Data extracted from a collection
---
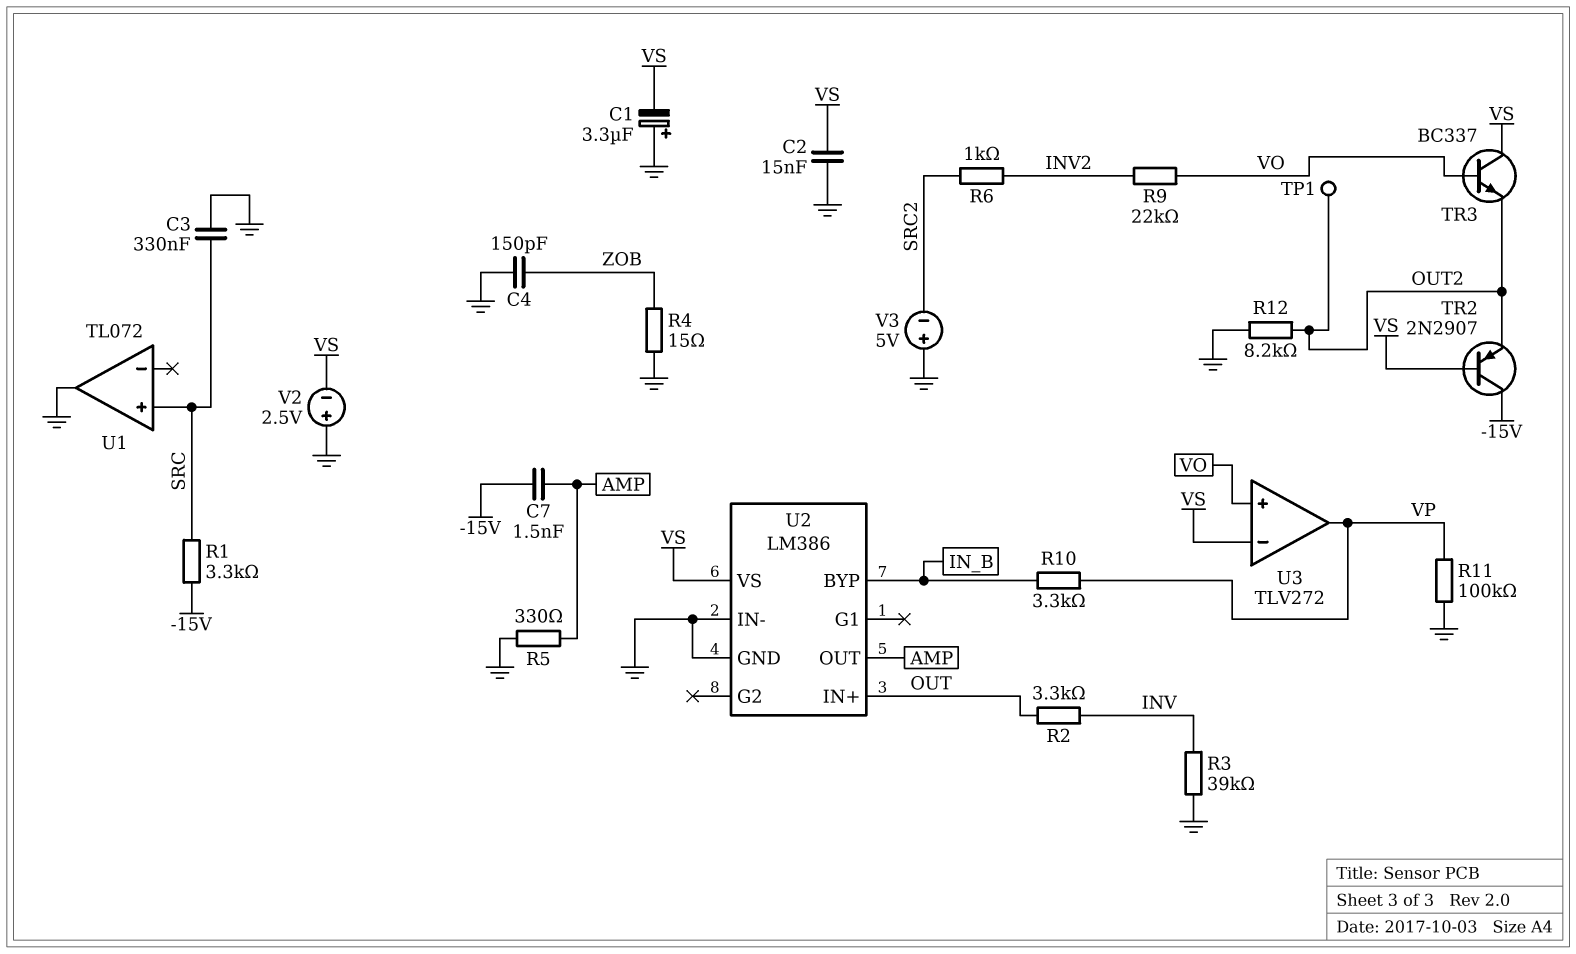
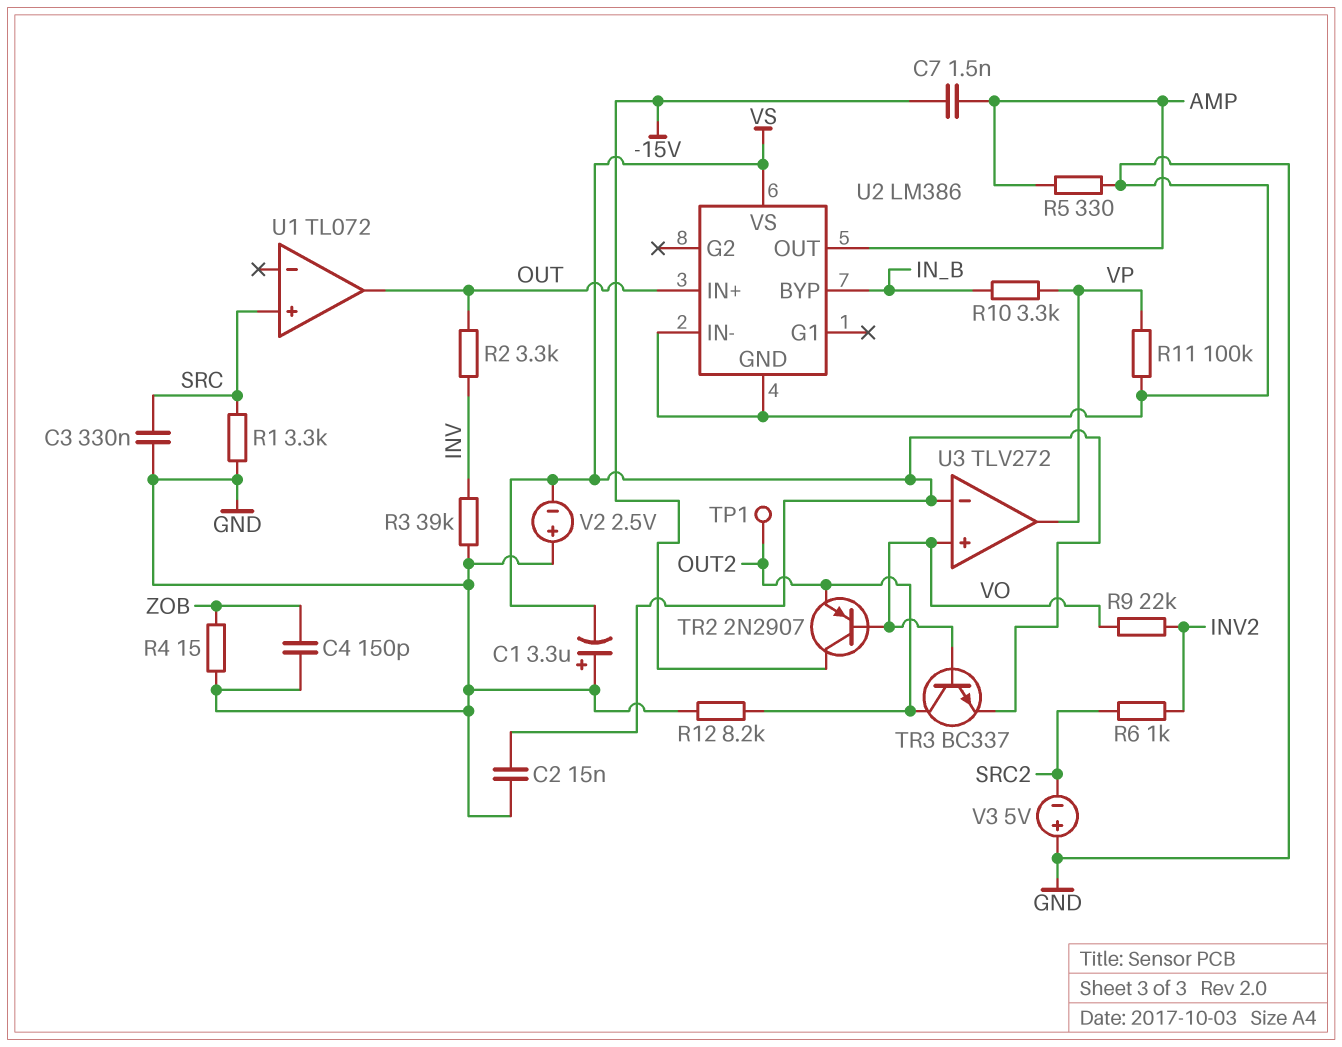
R1: 3.3k (-15V, SRC) -> 3.3k (GND, SRC)
TR2: PNP 2N2907 (B VS, C -15V, E OUT2) -> PNP 2N2907 (B VO, C -15V, E OUT2)
TR3: NPN BC337 (B VO, C VS, E OUT2) -> NPN BC337 (B VO, C OUT2, E VS)
U1 pin out: GND -> OUT

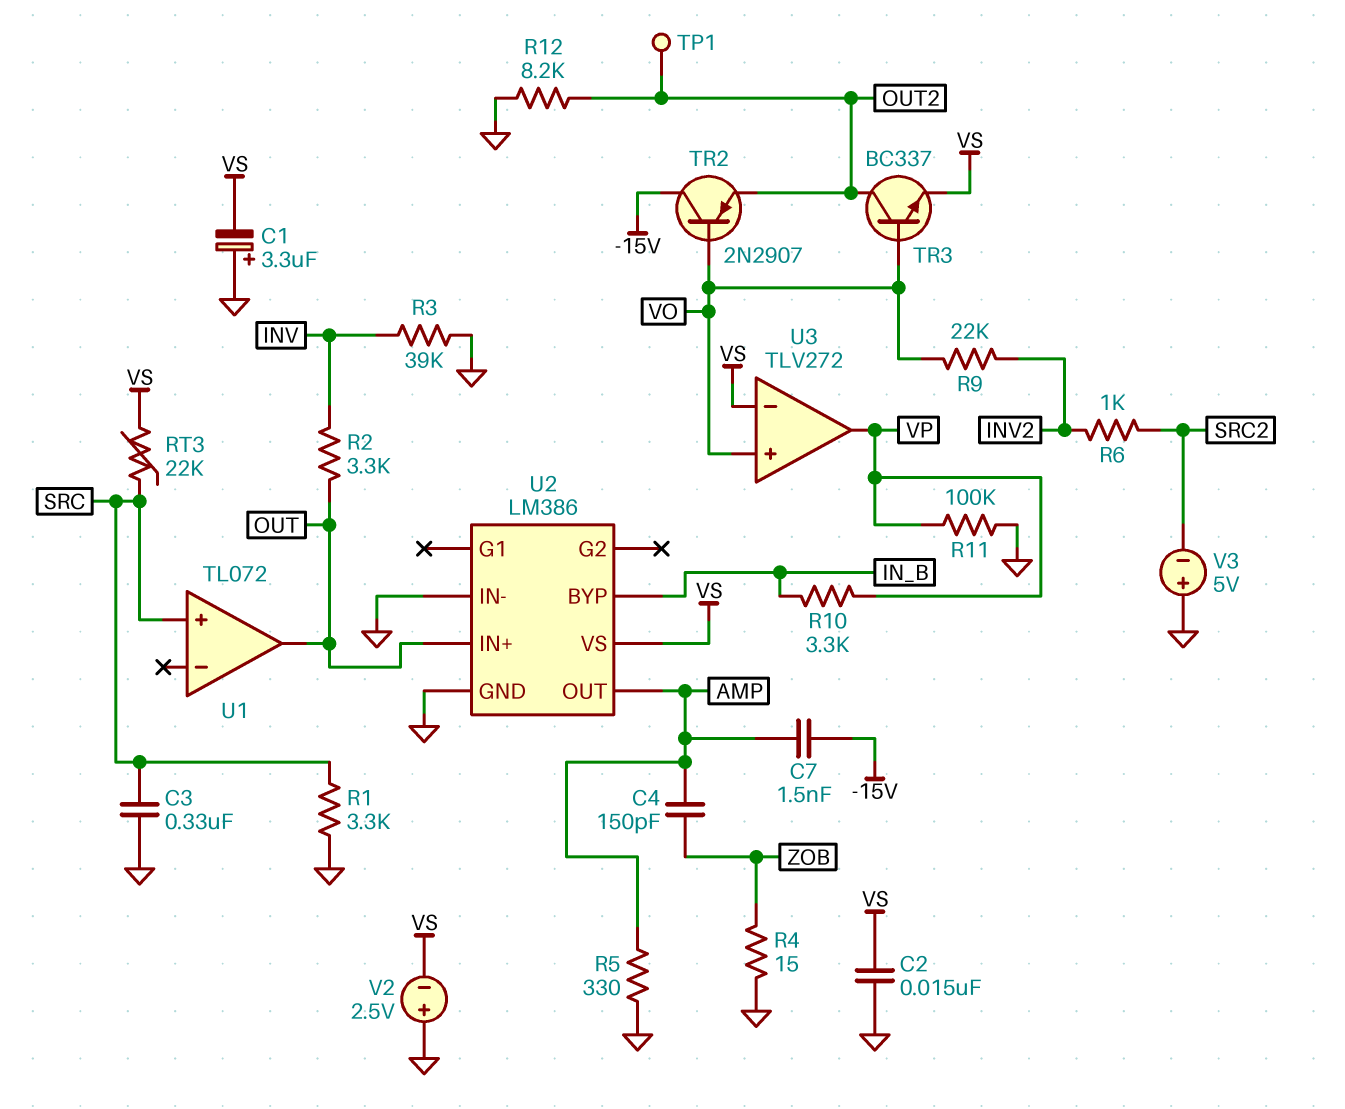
C4: 150pF (GND, ZOB) -> 150pF (AMP, ZOB)
RT3: none -> 22k (SRC, VS)

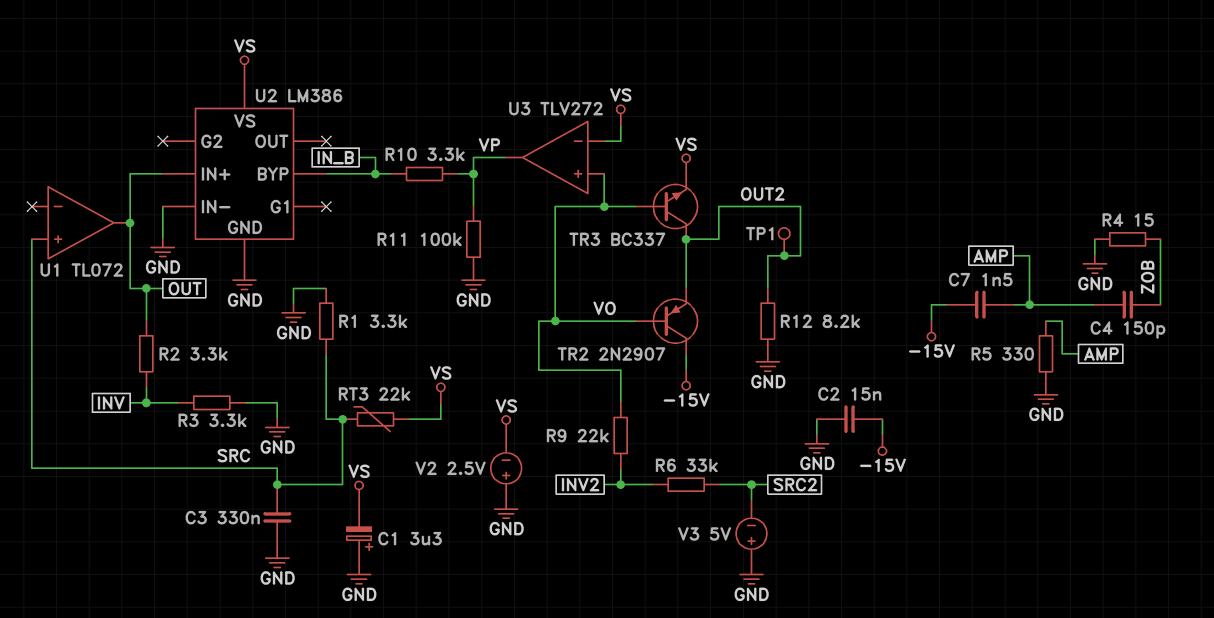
C2: 15nF (GND, VS) -> 15nF (-15V, GND)
R3: 39k (GND, INV) -> 3.3k (GND, INV)
R6: 1k (INV2, SRC2) -> 33k (INV2, SRC2)
U2 pin OUT: AMP -> none

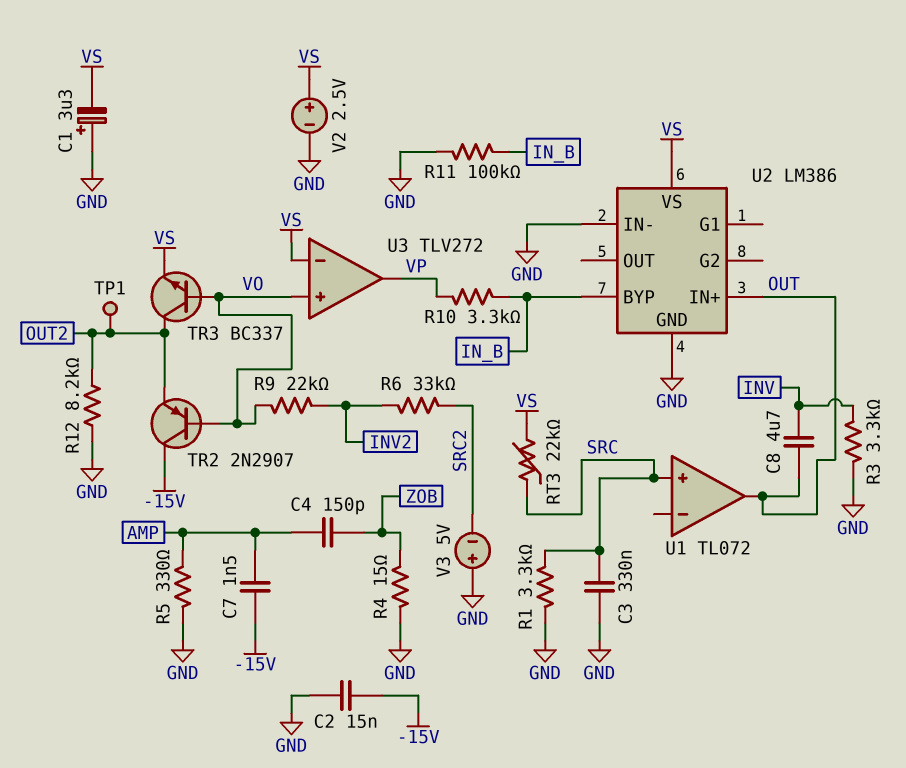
C8: none -> 4.7uF (INV, OUT)
R2: 3.3k (INV, OUT) -> none
R11: 100k (GND, VP) -> 100k (GND, IN_B)
V2: 2.5V (plus GND, minus VS) -> 2.5V (plus VS, minus GND)

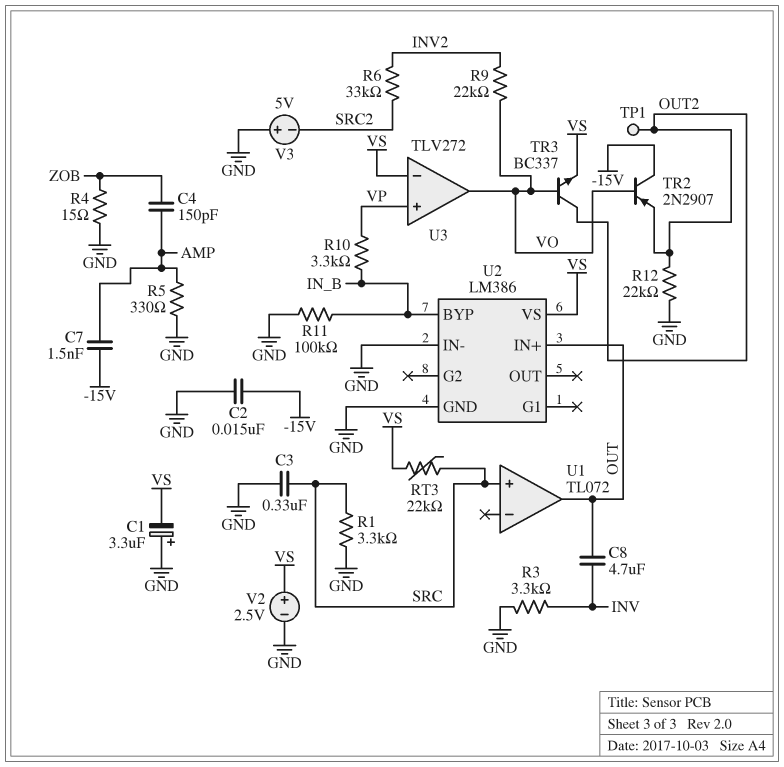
R12: 8.2k (GND, OUT2) -> 22k (GND, OUT2)
U3 pin in+: VO -> VP
U3 pin out: VP -> VO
---
Task:
In the records above, find the line containing "R6: 1k (INV2, SRC2) -> 33k (INV2, SRC2)" and restate it and every line after it word for word, all pictures excluded.

Result below:
R6: 1k (INV2, SRC2) -> 33k (INV2, SRC2)
U2 pin OUT: AMP -> none

C8: none -> 4.7uF (INV, OUT)
R2: 3.3k (INV, OUT) -> none
R11: 100k (GND, VP) -> 100k (GND, IN_B)
V2: 2.5V (plus GND, minus VS) -> 2.5V (plus VS, minus GND)

R12: 8.2k (GND, OUT2) -> 22k (GND, OUT2)
U3 pin in+: VO -> VP
U3 pin out: VP -> VO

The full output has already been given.